● **Exercise input**:
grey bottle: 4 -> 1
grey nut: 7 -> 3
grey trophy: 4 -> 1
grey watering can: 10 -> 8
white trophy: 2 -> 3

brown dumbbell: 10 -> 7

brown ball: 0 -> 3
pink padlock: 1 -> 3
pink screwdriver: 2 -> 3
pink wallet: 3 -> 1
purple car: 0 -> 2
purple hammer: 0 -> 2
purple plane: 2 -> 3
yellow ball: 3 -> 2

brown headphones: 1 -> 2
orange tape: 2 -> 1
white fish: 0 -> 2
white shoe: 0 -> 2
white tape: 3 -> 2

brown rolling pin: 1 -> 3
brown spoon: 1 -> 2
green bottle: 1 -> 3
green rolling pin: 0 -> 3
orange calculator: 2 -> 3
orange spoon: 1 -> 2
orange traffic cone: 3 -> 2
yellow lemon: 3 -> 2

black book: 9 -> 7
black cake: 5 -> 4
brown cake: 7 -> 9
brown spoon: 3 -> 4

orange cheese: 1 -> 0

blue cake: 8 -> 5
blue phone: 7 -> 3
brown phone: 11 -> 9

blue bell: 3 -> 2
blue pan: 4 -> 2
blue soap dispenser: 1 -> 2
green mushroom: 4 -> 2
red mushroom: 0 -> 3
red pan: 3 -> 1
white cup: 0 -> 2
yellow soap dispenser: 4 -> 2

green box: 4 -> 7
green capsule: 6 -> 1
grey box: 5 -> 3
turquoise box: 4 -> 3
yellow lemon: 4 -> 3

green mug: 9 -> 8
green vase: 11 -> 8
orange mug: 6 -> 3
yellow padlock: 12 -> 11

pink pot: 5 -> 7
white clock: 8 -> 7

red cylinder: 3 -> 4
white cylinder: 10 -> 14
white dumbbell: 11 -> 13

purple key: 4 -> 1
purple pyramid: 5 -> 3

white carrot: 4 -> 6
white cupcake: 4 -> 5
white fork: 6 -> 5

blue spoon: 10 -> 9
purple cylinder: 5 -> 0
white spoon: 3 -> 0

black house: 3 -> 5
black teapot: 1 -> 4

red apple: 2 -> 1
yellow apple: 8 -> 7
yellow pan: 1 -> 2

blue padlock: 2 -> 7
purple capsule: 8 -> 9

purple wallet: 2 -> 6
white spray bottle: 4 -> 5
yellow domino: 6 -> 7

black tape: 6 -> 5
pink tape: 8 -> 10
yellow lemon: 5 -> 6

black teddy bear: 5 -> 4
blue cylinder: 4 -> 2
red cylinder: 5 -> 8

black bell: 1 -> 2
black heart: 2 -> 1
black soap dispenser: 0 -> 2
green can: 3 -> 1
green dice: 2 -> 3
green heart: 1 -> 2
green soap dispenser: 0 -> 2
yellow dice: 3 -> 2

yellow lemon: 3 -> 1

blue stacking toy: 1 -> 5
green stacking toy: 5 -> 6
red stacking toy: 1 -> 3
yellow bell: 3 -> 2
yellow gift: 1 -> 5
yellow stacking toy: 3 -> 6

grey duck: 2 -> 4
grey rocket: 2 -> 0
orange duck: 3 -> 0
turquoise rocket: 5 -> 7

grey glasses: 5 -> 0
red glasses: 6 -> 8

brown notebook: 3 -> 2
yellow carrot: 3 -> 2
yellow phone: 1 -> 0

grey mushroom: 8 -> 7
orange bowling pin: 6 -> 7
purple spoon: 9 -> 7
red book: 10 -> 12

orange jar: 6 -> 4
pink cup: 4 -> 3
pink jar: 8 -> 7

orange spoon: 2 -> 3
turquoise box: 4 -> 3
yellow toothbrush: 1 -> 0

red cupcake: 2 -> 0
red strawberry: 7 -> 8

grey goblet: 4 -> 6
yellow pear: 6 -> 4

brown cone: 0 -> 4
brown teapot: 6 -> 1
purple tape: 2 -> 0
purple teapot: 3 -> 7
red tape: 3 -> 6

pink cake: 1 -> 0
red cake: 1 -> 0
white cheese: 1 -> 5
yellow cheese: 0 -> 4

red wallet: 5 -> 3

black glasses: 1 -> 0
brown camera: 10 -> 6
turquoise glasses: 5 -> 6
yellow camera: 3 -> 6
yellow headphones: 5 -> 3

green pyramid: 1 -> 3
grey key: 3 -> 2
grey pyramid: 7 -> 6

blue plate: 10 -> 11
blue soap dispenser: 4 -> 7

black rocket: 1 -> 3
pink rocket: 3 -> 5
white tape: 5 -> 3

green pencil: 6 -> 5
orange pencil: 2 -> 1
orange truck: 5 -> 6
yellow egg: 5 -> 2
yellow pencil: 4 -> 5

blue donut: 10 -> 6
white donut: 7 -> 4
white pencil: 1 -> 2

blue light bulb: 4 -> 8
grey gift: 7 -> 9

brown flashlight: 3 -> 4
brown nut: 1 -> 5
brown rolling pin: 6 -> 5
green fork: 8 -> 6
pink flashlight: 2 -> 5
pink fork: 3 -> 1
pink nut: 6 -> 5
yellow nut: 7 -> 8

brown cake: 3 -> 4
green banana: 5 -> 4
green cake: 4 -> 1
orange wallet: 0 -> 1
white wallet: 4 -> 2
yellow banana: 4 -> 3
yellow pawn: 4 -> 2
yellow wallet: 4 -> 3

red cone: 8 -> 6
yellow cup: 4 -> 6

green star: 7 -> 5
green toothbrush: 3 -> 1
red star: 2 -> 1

● **What you should do**:
Each line above is to be copied exactly as written.

● **Solved problem**:
grey bottle: 4 -> 1
grey nut: 7 -> 3
grey trophy: 4 -> 1
grey watering can: 10 -> 8
white trophy: 2 -> 3

brown dumbbell: 10 -> 7

brown ball: 0 -> 3
pink padlock: 1 -> 3
pink screwdriver: 2 -> 3
pink wallet: 3 -> 1
purple car: 0 -> 2
purple hammer: 0 -> 2
purple plane: 2 -> 3
yellow ball: 3 -> 2

brown headphones: 1 -> 2
orange tape: 2 -> 1
white fish: 0 -> 2
white shoe: 0 -> 2
white tape: 3 -> 2

brown rolling pin: 1 -> 3
brown spoon: 1 -> 2
green bottle: 1 -> 3
green rolling pin: 0 -> 3
orange calculator: 2 -> 3
orange spoon: 1 -> 2
orange traffic cone: 3 -> 2
yellow lemon: 3 -> 2

black book: 9 -> 7
black cake: 5 -> 4
brown cake: 7 -> 9
brown spoon: 3 -> 4

orange cheese: 1 -> 0

blue cake: 8 -> 5
blue phone: 7 -> 3
brown phone: 11 -> 9

blue bell: 3 -> 2
blue pan: 4 -> 2
blue soap dispenser: 1 -> 2
green mushroom: 4 -> 2
red mushroom: 0 -> 3
red pan: 3 -> 1
white cup: 0 -> 2
yellow soap dispenser: 4 -> 2

green box: 4 -> 7
green capsule: 6 -> 1
grey box: 5 -> 3
turquoise box: 4 -> 3
yellow lemon: 4 -> 3

green mug: 9 -> 8
green vase: 11 -> 8
orange mug: 6 -> 3
yellow padlock: 12 -> 11

pink pot: 5 -> 7
white clock: 8 -> 7

red cylinder: 3 -> 4
white cylinder: 10 -> 14
white dumbbell: 11 -> 13

purple key: 4 -> 1
purple pyramid: 5 -> 3

white carrot: 4 -> 6
white cupcake: 4 -> 5
white fork: 6 -> 5

blue spoon: 10 -> 9
purple cylinder: 5 -> 0
white spoon: 3 -> 0

black house: 3 -> 5
black teapot: 1 -> 4

red apple: 2 -> 1
yellow apple: 8 -> 7
yellow pan: 1 -> 2

blue padlock: 2 -> 7
purple capsule: 8 -> 9

purple wallet: 2 -> 6
white spray bottle: 4 -> 5
yellow domino: 6 -> 7

black tape: 6 -> 5
pink tape: 8 -> 10
yellow lemon: 5 -> 6

black teddy bear: 5 -> 4
blue cylinder: 4 -> 2
red cylinder: 5 -> 8

black bell: 1 -> 2
black heart: 2 -> 1
black soap dispenser: 0 -> 2
green can: 3 -> 1
green dice: 2 -> 3
green heart: 1 -> 2
green soap dispenser: 0 -> 2
yellow dice: 3 -> 2

yellow lemon: 3 -> 1

blue stacking toy: 1 -> 5
green stacking toy: 5 -> 6
red stacking toy: 1 -> 3
yellow bell: 3 -> 2
yellow gift: 1 -> 5
yellow stacking toy: 3 -> 6

grey duck: 2 -> 4
grey rocket: 2 -> 0
orange duck: 3 -> 0
turquoise rocket: 5 -> 7

grey glasses: 5 -> 0
red glasses: 6 -> 8

brown notebook: 3 -> 2
yellow carrot: 3 -> 2
yellow phone: 1 -> 0

grey mushroom: 8 -> 7
orange bowling pin: 6 -> 7
purple spoon: 9 -> 7
red book: 10 -> 12

orange jar: 6 -> 4
pink cup: 4 -> 3
pink jar: 8 -> 7

orange spoon: 2 -> 3
turquoise box: 4 -> 3
yellow toothbrush: 1 -> 0

red cupcake: 2 -> 0
red strawberry: 7 -> 8

grey goblet: 4 -> 6
yellow pear: 6 -> 4

brown cone: 0 -> 4
brown teapot: 6 -> 1
purple tape: 2 -> 0
purple teapot: 3 -> 7
red tape: 3 -> 6

pink cake: 1 -> 0
red cake: 1 -> 0
white cheese: 1 -> 5
yellow cheese: 0 -> 4

red wallet: 5 -> 3

black glasses: 1 -> 0
brown camera: 10 -> 6
turquoise glasses: 5 -> 6
yellow camera: 3 -> 6
yellow headphones: 5 -> 3

green pyramid: 1 -> 3
grey key: 3 -> 2
grey pyramid: 7 -> 6

blue plate: 10 -> 11
blue soap dispenser: 4 -> 7

black rocket: 1 -> 3
pink rocket: 3 -> 5
white tape: 5 -> 3

green pencil: 6 -> 5
orange pencil: 2 -> 1
orange truck: 5 -> 6
yellow egg: 5 -> 2
yellow pencil: 4 -> 5

blue donut: 10 -> 6
white donut: 7 -> 4
white pencil: 1 -> 2

blue light bulb: 4 -> 8
grey gift: 7 -> 9

brown flashlight: 3 -> 4
brown nut: 1 -> 5
brown rolling pin: 6 -> 5
green fork: 8 -> 6
pink flashlight: 2 -> 5
pink fork: 3 -> 1
pink nut: 6 -> 5
yellow nut: 7 -> 8

brown cake: 3 -> 4
green banana: 5 -> 4
green cake: 4 -> 1
orange wallet: 0 -> 1
white wallet: 4 -> 2
yellow banana: 4 -> 3
yellow pawn: 4 -> 2
yellow wallet: 4 -> 3

red cone: 8 -> 6
yellow cup: 4 -> 6

green star: 7 -> 5
green toothbrush: 3 -> 1
red star: 2 -> 1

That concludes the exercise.